**YOUR GOAL**
All lines containing the string "coloured" must be copied from the entries.

**DATASET EXTRACT**
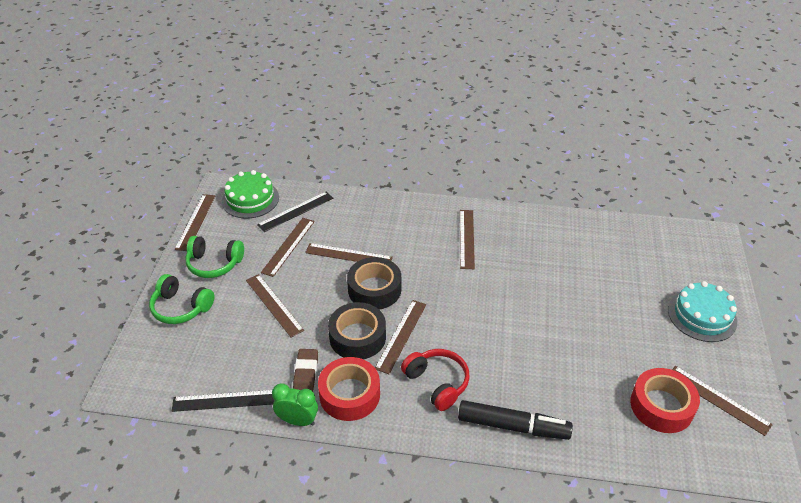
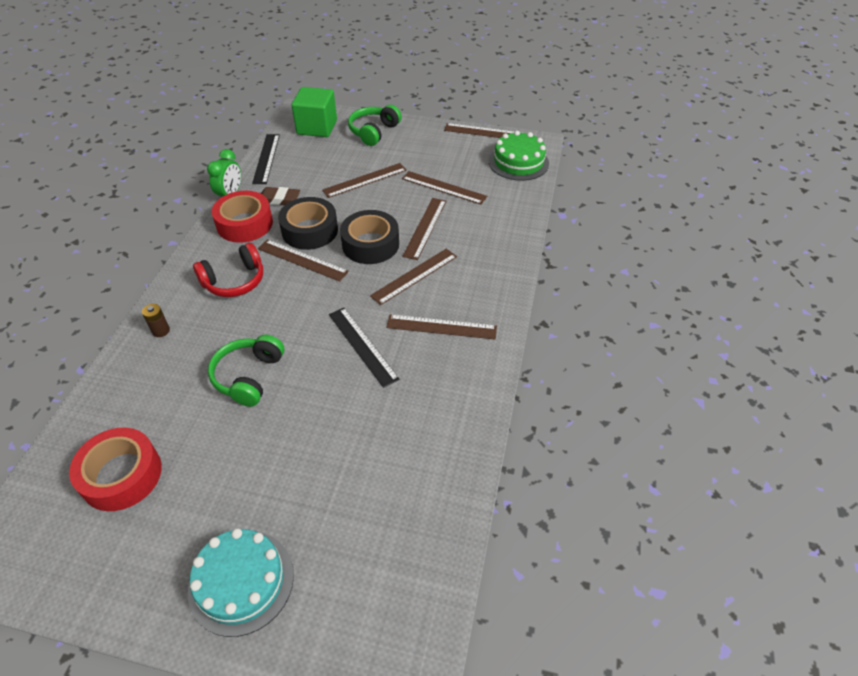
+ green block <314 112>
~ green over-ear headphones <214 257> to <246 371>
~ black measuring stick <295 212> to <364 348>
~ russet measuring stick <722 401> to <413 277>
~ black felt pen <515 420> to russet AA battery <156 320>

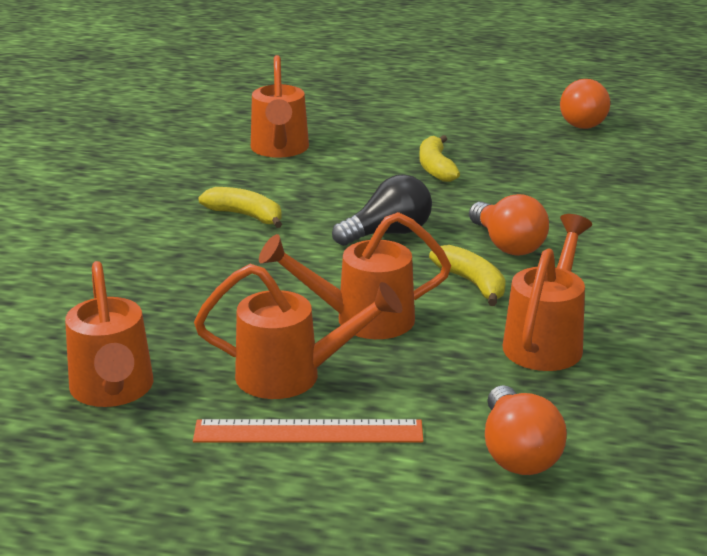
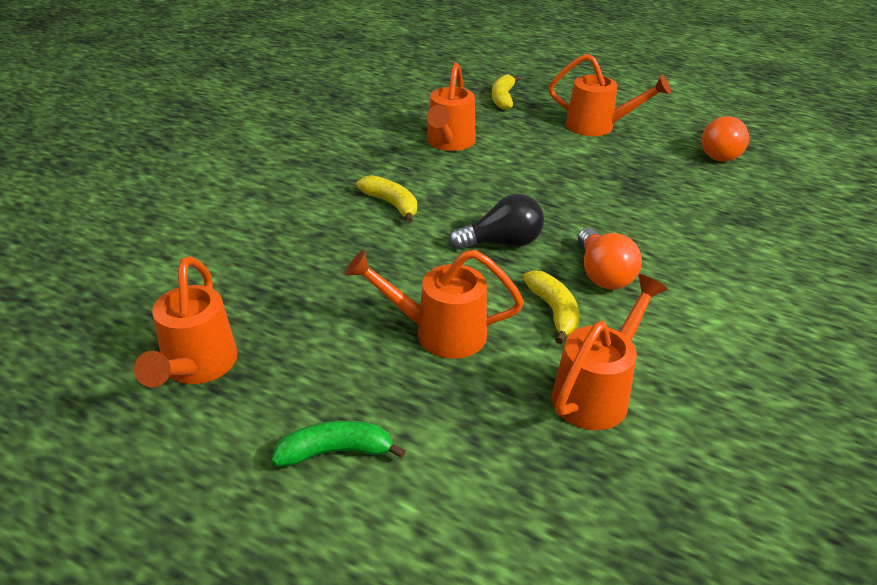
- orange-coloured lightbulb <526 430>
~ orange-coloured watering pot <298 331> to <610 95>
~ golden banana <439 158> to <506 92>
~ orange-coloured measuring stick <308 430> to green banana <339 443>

---

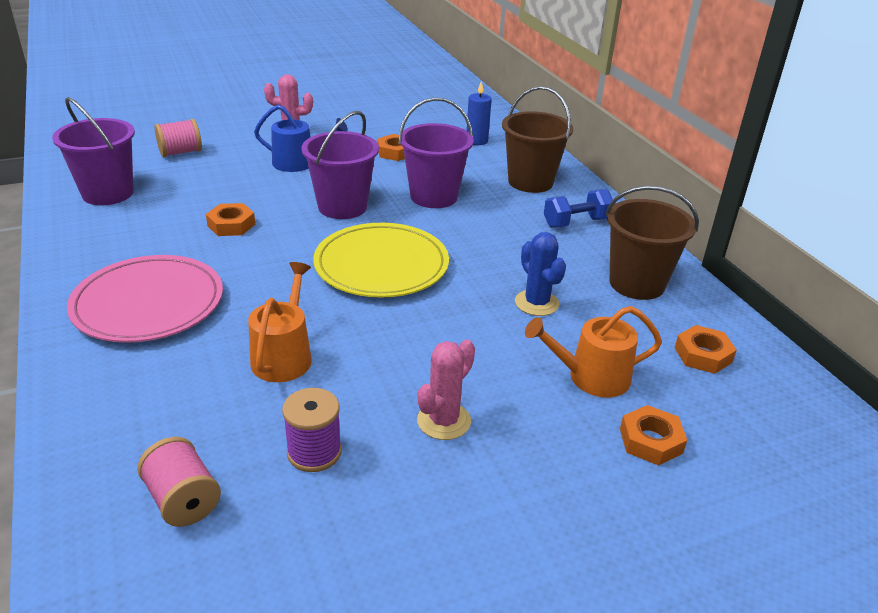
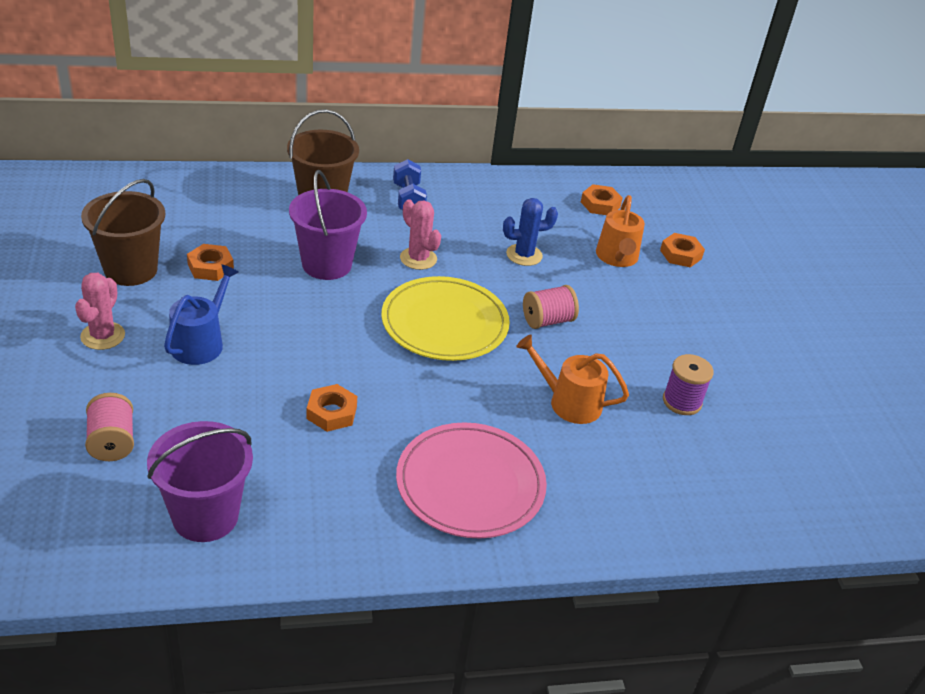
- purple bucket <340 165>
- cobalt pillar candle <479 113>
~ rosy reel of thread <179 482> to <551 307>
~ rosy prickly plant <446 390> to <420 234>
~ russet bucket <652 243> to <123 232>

**ANSWER TO THE PROBLEM**
- orange-coloured lightbulb <526 430>
~ orange-coloured watering pot <298 331> to <610 95>
~ orange-coloured measuring stick <308 430> to green banana <339 443>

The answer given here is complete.